◆ What you are asked to do
In the records below, work out how many lines hold the word "white". Report the number alone.

[[ Records for processing open ]]

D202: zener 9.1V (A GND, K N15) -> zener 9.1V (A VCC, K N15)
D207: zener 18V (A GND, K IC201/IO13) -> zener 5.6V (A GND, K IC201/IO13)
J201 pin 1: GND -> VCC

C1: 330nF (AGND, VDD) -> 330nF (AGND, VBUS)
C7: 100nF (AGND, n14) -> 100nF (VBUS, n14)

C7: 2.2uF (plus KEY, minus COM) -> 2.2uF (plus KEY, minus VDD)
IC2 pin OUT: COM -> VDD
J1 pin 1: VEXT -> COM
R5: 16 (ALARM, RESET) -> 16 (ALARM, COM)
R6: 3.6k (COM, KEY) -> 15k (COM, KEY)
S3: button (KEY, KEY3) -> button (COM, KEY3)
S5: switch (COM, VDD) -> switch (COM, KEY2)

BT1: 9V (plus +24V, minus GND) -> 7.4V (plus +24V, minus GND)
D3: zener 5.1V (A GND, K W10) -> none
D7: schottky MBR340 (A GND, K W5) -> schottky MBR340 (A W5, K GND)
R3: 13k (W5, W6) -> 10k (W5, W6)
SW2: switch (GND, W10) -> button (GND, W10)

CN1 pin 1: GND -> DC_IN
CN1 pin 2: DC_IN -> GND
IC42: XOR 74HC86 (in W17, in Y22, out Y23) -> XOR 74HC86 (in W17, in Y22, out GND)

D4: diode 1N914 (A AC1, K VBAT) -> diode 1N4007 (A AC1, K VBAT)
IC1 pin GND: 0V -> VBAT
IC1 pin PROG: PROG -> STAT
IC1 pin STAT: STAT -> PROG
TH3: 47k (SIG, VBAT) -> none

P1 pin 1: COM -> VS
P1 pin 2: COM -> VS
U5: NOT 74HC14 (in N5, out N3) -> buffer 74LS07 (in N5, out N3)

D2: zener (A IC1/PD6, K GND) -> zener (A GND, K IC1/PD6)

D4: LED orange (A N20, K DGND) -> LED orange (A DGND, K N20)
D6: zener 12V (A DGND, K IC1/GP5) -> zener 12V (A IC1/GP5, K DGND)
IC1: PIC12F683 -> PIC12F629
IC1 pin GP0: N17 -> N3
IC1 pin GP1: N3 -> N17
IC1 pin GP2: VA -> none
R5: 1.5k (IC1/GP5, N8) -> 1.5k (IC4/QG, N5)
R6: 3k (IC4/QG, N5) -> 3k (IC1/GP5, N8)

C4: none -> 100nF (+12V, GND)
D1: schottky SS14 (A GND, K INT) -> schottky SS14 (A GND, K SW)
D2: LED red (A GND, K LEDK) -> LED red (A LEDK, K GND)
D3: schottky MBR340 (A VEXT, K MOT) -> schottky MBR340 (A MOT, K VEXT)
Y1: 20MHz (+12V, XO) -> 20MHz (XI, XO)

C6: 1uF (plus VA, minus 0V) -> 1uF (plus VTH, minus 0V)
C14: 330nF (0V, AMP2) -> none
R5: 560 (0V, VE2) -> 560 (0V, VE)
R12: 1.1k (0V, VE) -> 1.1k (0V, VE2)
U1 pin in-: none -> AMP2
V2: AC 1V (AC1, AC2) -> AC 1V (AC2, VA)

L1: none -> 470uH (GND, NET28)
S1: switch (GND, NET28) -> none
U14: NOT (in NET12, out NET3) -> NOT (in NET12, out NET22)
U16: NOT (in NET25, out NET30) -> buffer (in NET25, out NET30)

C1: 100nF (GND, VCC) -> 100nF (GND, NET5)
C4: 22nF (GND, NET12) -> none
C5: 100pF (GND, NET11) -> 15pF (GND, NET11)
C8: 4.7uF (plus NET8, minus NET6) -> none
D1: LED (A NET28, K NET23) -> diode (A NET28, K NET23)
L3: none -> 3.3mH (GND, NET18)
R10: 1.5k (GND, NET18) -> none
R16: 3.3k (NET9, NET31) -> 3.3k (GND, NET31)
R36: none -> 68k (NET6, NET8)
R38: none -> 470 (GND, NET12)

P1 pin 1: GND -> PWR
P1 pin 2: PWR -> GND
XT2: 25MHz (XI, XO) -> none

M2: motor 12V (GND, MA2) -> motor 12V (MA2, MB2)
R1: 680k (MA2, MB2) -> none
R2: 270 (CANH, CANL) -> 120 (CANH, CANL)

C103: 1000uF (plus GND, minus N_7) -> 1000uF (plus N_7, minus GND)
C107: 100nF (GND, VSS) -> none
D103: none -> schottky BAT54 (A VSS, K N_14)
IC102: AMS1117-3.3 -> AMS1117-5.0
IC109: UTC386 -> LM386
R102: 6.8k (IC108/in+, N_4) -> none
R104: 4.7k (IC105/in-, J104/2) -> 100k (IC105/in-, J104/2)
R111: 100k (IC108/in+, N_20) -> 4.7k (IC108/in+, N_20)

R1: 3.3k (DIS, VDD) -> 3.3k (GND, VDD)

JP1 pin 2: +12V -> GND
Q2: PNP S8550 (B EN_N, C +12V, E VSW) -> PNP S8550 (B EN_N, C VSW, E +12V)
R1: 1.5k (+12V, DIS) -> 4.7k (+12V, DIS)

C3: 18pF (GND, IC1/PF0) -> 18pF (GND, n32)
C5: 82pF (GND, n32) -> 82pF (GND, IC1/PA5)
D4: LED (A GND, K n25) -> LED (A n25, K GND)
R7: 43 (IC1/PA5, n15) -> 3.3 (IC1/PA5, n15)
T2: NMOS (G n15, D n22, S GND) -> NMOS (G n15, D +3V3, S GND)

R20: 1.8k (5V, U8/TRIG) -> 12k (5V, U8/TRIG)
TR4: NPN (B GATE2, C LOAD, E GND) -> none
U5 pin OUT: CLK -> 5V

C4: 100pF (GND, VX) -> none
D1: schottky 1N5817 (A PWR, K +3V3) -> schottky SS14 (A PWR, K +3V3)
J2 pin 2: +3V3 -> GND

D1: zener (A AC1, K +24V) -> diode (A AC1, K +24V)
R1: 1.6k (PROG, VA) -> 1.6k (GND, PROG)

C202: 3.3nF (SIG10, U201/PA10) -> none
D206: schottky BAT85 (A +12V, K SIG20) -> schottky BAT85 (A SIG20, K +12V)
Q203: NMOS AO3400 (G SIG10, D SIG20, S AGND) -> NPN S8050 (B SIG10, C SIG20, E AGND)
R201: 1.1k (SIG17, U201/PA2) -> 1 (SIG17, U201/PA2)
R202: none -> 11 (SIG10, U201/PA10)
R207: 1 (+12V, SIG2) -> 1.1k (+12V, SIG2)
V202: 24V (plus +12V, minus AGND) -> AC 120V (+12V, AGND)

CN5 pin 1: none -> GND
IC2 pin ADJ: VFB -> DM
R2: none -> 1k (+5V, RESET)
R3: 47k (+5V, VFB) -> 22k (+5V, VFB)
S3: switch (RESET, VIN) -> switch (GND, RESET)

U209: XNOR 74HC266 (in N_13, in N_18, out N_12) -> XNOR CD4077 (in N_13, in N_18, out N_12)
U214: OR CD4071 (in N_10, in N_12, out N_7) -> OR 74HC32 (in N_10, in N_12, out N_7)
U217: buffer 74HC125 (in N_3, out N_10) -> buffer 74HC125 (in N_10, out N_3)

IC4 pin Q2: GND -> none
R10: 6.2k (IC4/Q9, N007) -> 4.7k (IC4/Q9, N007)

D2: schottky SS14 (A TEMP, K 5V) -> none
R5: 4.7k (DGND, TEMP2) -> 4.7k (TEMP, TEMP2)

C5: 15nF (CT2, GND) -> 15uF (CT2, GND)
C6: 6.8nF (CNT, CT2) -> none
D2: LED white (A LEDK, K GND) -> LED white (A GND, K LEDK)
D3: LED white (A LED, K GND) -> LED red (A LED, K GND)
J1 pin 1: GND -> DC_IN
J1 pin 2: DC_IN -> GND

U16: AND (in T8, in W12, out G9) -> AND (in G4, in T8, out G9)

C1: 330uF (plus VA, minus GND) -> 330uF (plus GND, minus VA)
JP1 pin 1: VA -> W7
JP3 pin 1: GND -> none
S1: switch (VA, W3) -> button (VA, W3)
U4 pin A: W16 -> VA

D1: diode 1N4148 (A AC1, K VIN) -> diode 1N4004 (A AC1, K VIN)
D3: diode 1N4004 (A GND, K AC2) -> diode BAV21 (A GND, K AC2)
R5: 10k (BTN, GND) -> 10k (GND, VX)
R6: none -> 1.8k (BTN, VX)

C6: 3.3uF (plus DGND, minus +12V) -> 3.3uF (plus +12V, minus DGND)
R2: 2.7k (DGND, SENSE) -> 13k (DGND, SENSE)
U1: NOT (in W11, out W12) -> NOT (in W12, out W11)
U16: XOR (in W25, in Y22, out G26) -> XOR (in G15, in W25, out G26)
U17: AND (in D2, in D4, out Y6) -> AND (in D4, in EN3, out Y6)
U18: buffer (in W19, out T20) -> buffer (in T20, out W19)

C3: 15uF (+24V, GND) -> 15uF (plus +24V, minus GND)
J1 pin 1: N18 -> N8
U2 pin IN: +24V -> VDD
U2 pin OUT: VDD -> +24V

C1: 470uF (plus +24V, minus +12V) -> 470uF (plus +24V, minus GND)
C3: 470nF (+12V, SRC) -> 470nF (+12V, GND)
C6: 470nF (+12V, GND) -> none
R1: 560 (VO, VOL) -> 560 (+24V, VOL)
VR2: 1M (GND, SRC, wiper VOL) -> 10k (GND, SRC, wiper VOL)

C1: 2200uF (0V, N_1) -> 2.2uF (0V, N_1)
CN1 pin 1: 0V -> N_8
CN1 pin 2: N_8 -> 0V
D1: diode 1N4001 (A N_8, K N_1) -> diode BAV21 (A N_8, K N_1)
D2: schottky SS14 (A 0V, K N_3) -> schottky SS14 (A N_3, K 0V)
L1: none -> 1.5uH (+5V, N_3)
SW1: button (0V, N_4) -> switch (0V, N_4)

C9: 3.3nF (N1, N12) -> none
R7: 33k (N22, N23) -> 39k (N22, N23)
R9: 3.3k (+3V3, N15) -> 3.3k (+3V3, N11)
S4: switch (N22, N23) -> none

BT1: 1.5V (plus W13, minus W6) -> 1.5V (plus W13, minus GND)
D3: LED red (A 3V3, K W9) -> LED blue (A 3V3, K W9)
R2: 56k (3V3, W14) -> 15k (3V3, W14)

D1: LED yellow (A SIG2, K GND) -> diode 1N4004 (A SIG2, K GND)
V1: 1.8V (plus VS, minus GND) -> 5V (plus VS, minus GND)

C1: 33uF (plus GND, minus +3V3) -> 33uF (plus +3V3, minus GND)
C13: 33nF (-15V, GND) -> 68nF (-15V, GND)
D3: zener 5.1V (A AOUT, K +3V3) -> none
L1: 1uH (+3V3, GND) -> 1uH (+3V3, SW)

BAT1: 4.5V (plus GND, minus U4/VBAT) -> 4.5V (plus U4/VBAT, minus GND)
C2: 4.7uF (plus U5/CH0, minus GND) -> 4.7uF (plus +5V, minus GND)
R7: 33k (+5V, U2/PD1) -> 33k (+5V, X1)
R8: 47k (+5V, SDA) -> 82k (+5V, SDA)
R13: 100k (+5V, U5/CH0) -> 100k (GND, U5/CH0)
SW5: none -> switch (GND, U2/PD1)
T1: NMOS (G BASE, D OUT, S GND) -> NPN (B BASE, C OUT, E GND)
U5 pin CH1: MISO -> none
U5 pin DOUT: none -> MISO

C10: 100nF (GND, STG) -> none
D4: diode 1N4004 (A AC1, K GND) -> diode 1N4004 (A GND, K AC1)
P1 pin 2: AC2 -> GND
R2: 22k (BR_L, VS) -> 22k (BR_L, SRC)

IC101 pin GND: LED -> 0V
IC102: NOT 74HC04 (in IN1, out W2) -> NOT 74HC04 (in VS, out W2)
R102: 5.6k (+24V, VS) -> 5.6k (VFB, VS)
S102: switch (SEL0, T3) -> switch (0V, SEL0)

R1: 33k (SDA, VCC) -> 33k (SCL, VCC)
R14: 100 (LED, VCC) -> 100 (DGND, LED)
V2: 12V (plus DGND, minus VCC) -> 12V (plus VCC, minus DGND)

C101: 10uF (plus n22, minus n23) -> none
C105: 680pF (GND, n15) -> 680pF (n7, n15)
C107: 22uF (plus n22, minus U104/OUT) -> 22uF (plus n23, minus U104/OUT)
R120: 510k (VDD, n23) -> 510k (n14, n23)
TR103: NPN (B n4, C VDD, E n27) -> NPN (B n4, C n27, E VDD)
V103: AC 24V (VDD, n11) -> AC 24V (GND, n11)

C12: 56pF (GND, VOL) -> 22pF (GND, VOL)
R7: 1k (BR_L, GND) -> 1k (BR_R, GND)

[[ Records for processing closed ]]

◆ Result of the exercise
2